What to do: In the records below, find the line with "IC1 pin out: +9V -> N9" and repeat exactly every line from it through the line with "Q3: NMOS (G". Pictures stay out.

Records supplied:
##############################
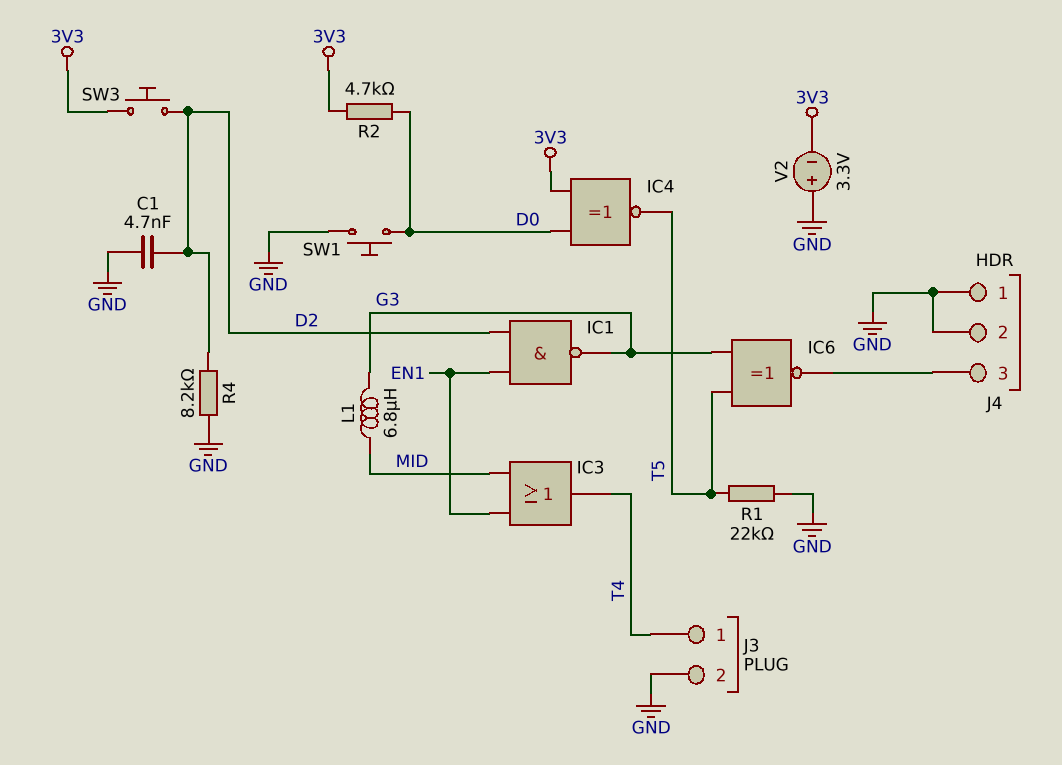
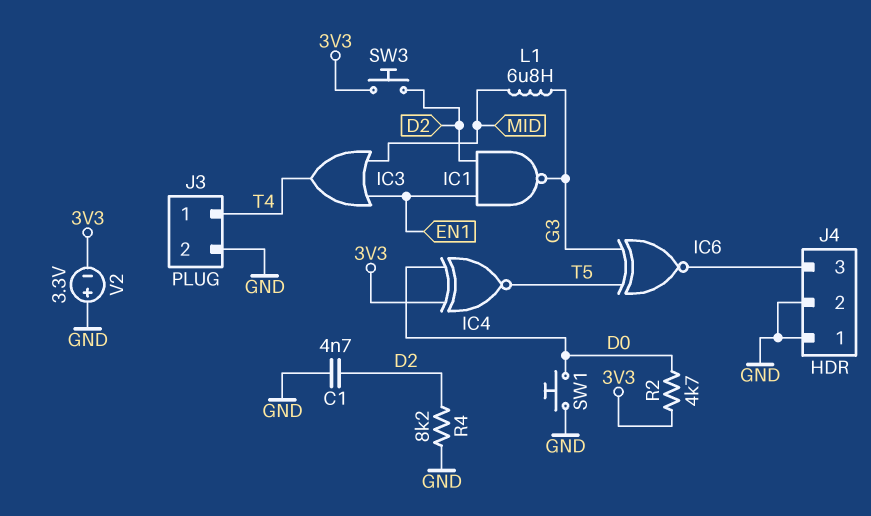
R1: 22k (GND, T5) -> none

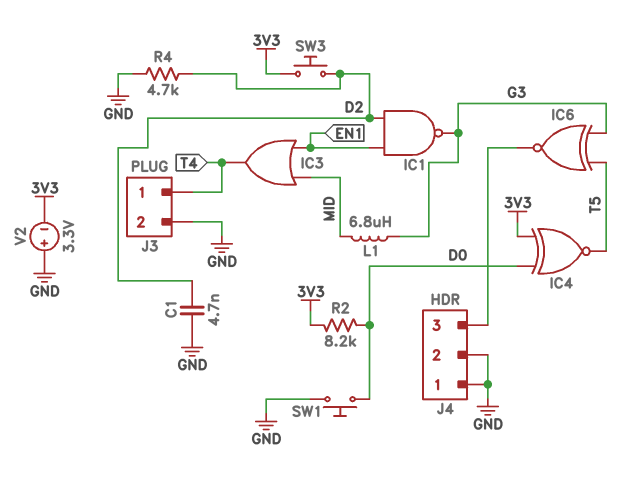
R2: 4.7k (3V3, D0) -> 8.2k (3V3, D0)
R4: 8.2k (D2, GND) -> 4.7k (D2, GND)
##############################
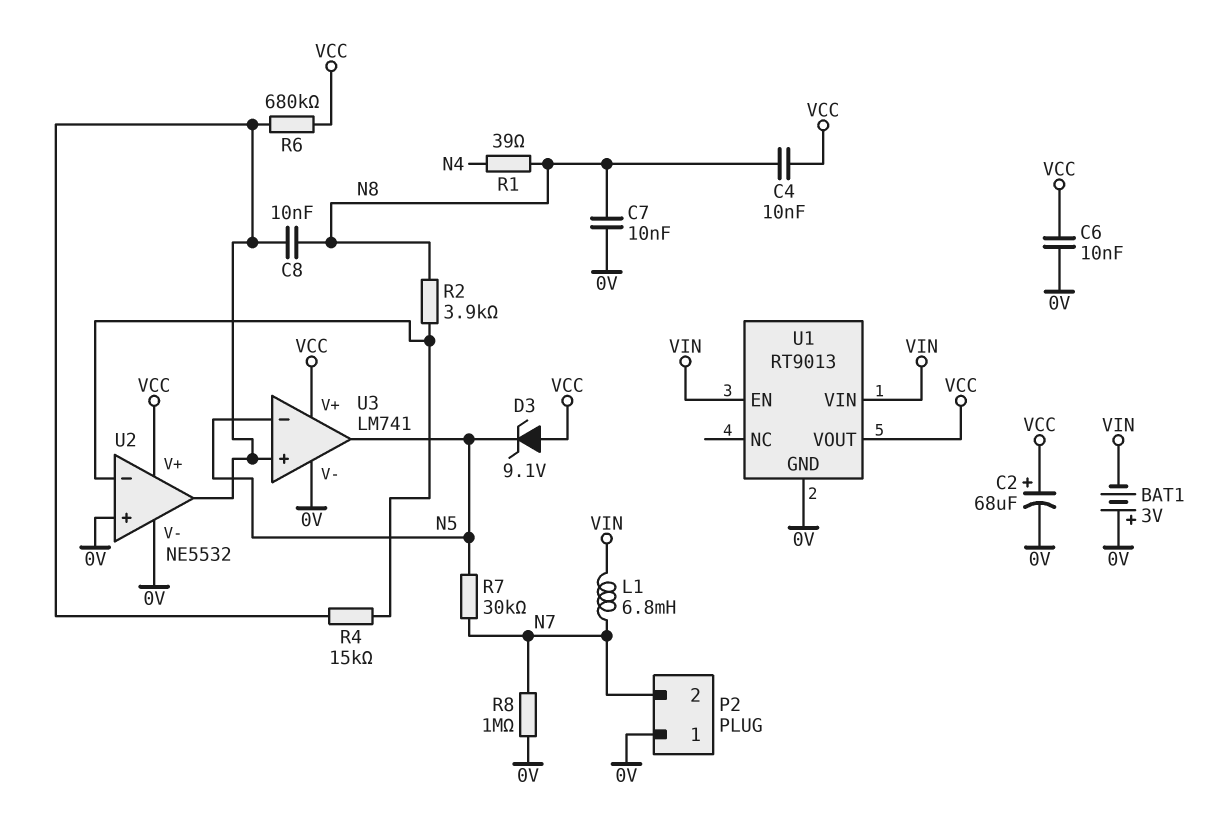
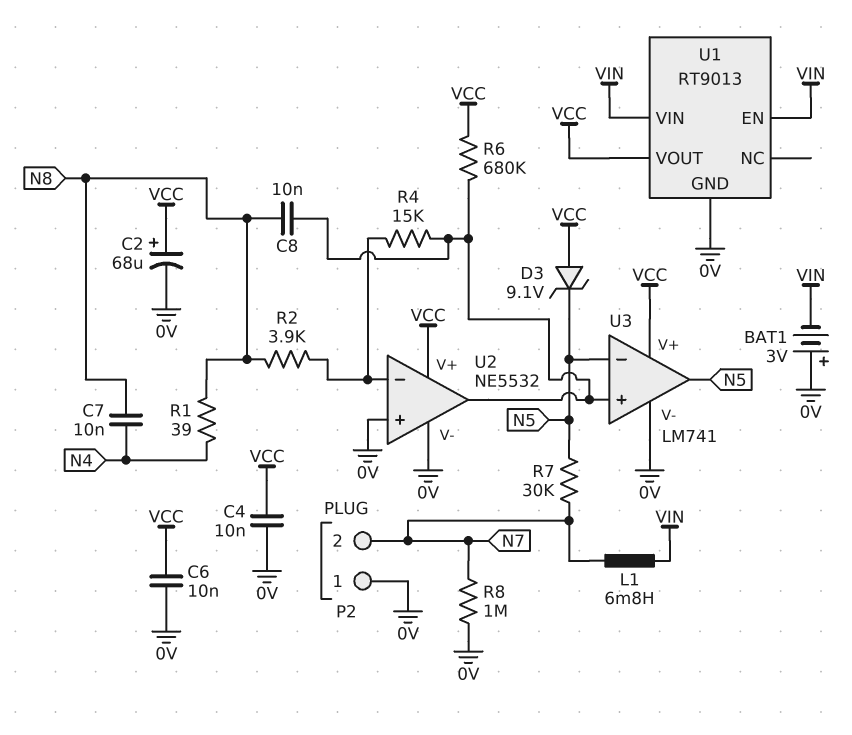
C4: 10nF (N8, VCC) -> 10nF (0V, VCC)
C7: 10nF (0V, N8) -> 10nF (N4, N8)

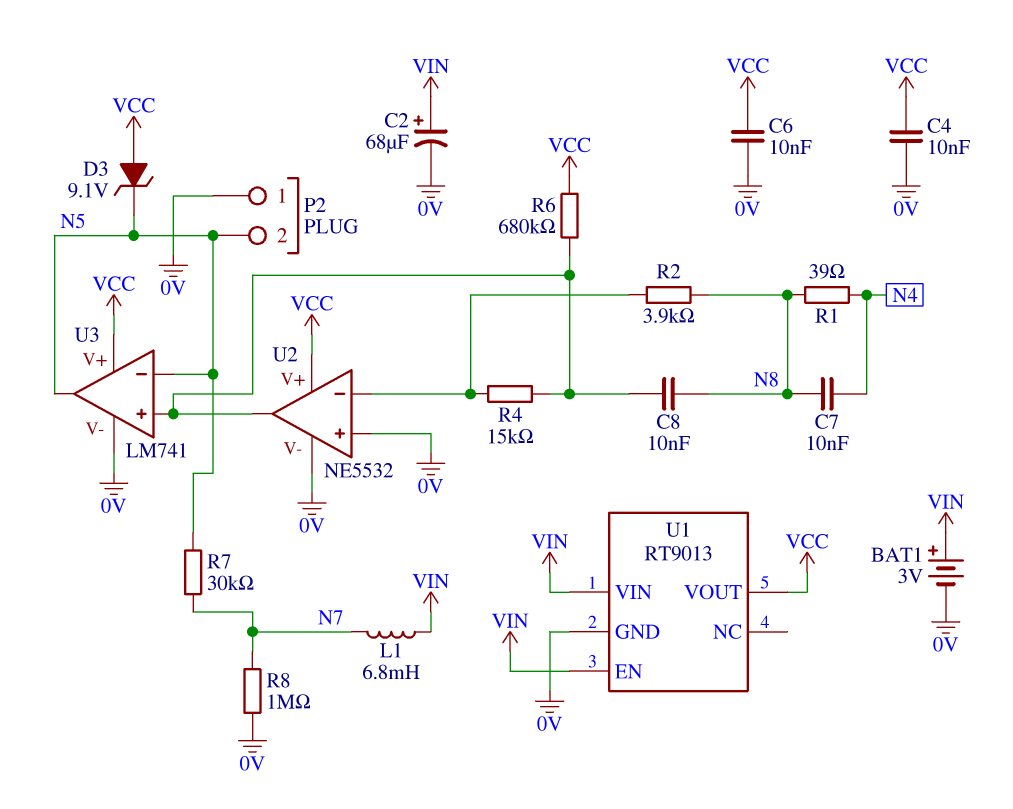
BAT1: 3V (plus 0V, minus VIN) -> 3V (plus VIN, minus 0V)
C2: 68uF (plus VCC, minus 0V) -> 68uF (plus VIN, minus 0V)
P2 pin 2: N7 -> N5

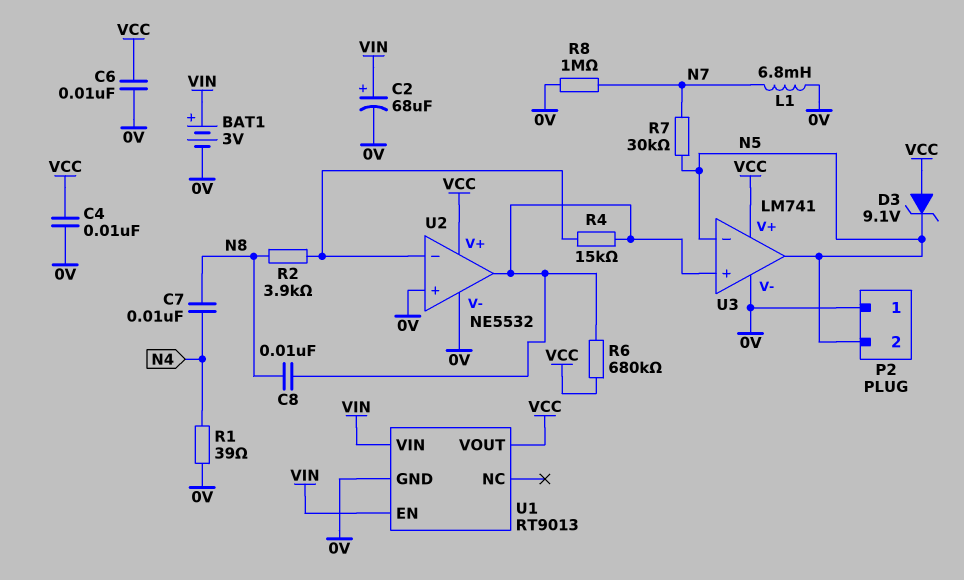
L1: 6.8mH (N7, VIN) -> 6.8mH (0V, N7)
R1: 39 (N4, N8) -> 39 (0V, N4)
##############################
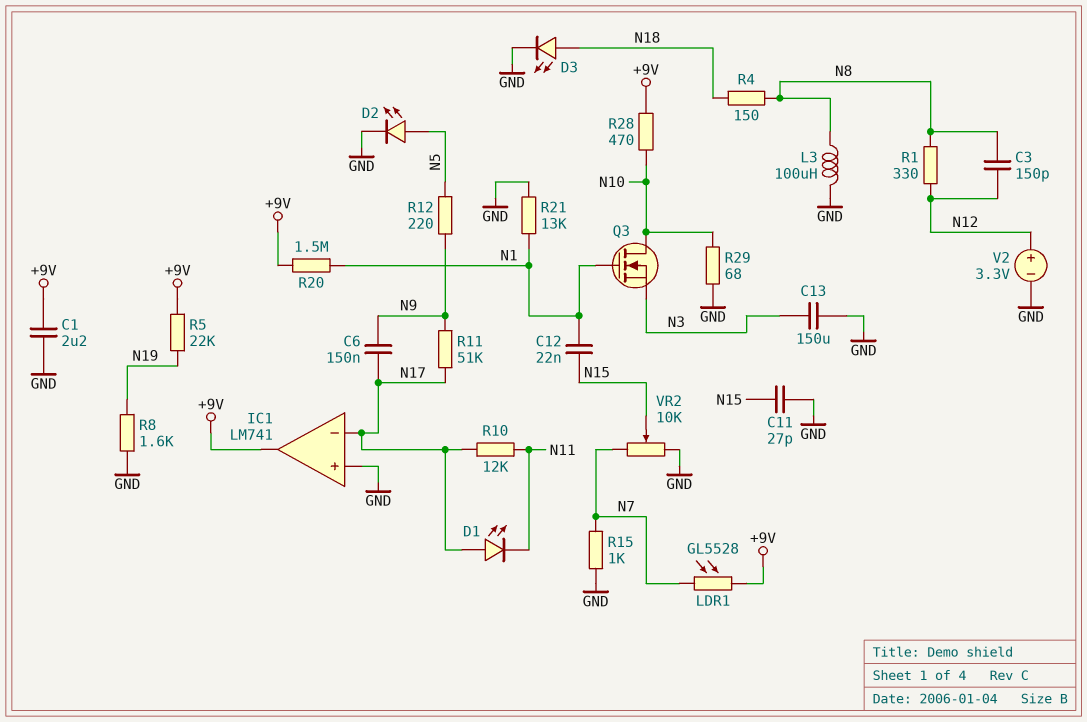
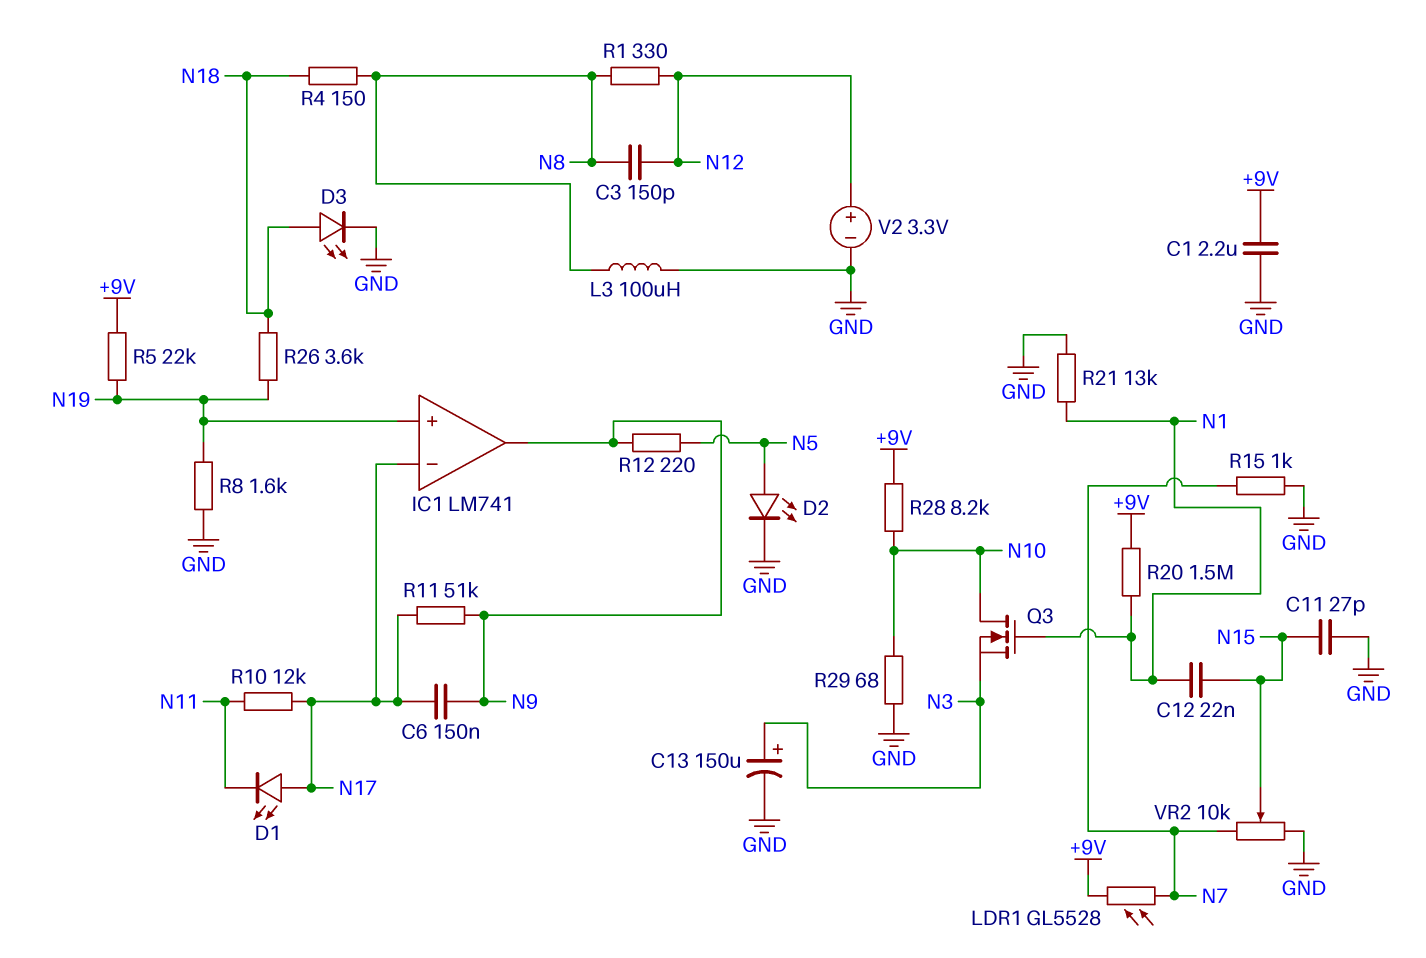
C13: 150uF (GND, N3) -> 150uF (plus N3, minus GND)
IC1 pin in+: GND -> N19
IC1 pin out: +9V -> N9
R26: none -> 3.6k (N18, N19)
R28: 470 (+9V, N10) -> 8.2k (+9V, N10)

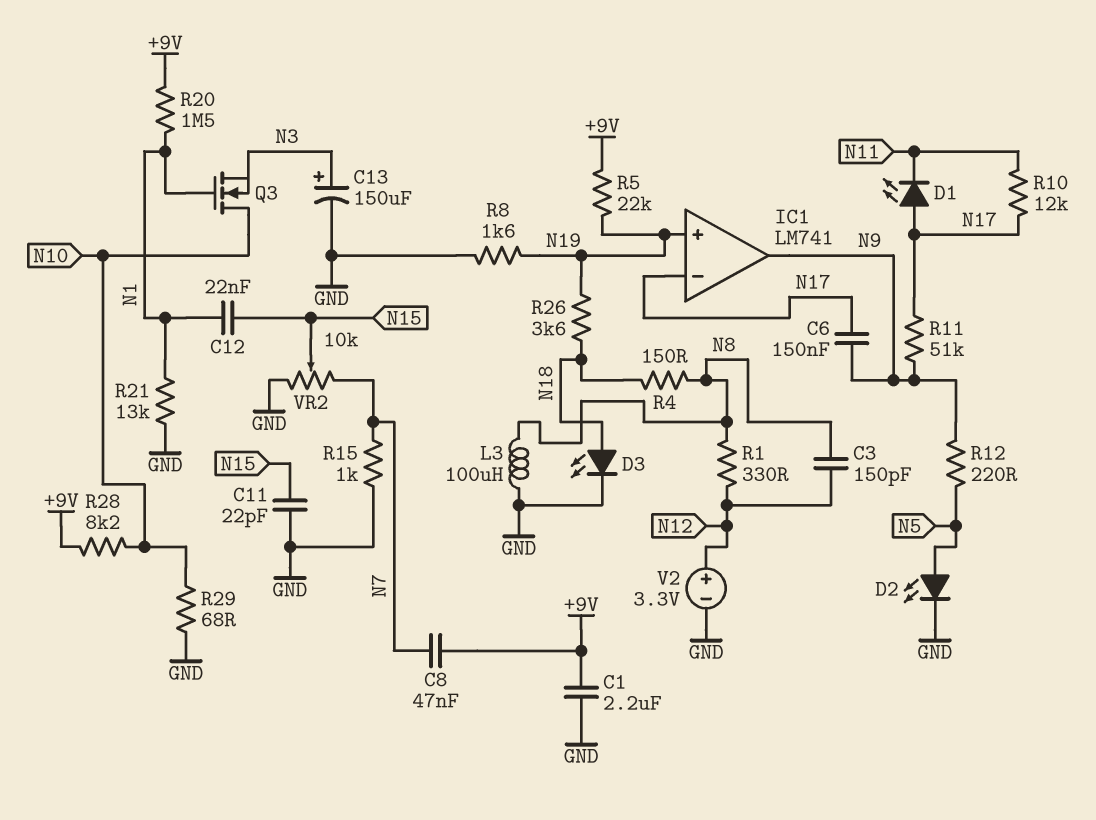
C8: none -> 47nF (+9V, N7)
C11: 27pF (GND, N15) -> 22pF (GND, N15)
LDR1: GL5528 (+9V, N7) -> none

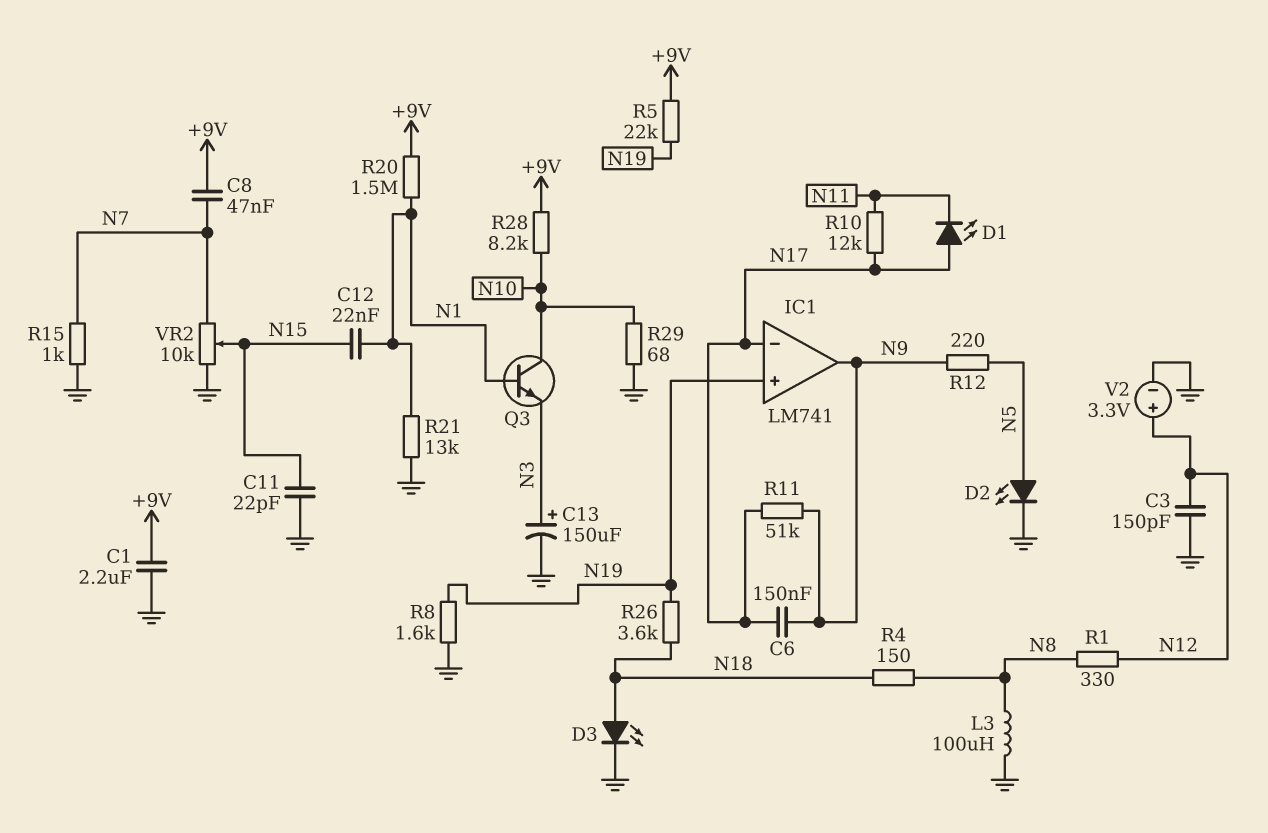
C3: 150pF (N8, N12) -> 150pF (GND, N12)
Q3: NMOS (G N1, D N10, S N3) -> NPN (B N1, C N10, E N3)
##############################
Result of the task:
IC1 pin out: +9V -> N9
R26: none -> 3.6k (N18, N19)
R28: 470 (+9V, N10) -> 8.2k (+9V, N10)

C8: none -> 47nF (+9V, N7)
C11: 27pF (GND, N15) -> 22pF (GND, N15)
LDR1: GL5528 (+9V, N7) -> none

C3: 150pF (N8, N12) -> 150pF (GND, N12)
Q3: NMOS (G N1, D N10, S N3) -> NPN (B N1, C N10, E N3)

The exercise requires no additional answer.